- EXERCISE AIM -
Everything from the line containing "SOIL2 pin AO: none -> A1" to the last line of the entries must be reproduced exactly, and nothing outside that range.

┌────────

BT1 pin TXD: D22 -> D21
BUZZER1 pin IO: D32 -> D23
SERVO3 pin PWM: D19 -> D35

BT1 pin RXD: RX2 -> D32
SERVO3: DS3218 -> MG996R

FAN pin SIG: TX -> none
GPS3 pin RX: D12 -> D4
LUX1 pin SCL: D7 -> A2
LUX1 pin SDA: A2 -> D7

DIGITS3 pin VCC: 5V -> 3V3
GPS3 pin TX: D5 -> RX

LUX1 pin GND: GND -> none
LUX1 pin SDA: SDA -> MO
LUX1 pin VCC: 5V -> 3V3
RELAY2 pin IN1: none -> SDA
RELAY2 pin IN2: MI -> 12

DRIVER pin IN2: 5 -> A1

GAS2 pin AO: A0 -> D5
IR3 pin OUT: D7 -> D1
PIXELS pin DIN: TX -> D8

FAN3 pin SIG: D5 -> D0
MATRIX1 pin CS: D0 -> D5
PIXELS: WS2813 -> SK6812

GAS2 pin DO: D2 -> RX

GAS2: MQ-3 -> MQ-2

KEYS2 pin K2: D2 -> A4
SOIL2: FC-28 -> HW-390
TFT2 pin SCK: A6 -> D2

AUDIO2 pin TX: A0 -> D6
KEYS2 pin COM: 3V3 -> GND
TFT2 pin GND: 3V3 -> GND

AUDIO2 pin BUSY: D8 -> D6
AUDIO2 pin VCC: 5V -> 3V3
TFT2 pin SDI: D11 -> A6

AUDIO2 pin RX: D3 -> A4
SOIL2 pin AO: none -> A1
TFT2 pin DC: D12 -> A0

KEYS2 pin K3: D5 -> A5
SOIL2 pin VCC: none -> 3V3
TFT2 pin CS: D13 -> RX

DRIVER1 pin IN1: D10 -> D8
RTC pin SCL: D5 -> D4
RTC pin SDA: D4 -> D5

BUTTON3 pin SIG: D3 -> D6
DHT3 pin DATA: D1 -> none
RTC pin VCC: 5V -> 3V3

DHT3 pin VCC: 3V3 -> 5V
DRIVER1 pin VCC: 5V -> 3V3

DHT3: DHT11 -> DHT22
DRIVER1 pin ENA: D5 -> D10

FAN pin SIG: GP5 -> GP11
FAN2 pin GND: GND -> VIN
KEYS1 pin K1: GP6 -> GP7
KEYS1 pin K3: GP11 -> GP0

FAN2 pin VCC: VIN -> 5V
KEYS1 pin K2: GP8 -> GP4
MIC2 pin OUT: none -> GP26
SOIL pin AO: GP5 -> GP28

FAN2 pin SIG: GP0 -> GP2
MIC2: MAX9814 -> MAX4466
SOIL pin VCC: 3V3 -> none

└────────

- RESPONSE AREA -
SOIL2 pin AO: none -> A1
TFT2 pin DC: D12 -> A0

KEYS2 pin K3: D5 -> A5
SOIL2 pin VCC: none -> 3V3
TFT2 pin CS: D13 -> RX

DRIVER1 pin IN1: D10 -> D8
RTC pin SCL: D5 -> D4
RTC pin SDA: D4 -> D5

BUTTON3 pin SIG: D3 -> D6
DHT3 pin DATA: D1 -> none
RTC pin VCC: 5V -> 3V3

DHT3 pin VCC: 3V3 -> 5V
DRIVER1 pin VCC: 5V -> 3V3

DHT3: DHT11 -> DHT22
DRIVER1 pin ENA: D5 -> D10

FAN pin SIG: GP5 -> GP11
FAN2 pin GND: GND -> VIN
KEYS1 pin K1: GP6 -> GP7
KEYS1 pin K3: GP11 -> GP0

FAN2 pin VCC: VIN -> 5V
KEYS1 pin K2: GP8 -> GP4
MIC2 pin OUT: none -> GP26
SOIL pin AO: GP5 -> GP28

FAN2 pin SIG: GP0 -> GP2
MIC2: MAX9814 -> MAX4466
SOIL pin VCC: 3V3 -> none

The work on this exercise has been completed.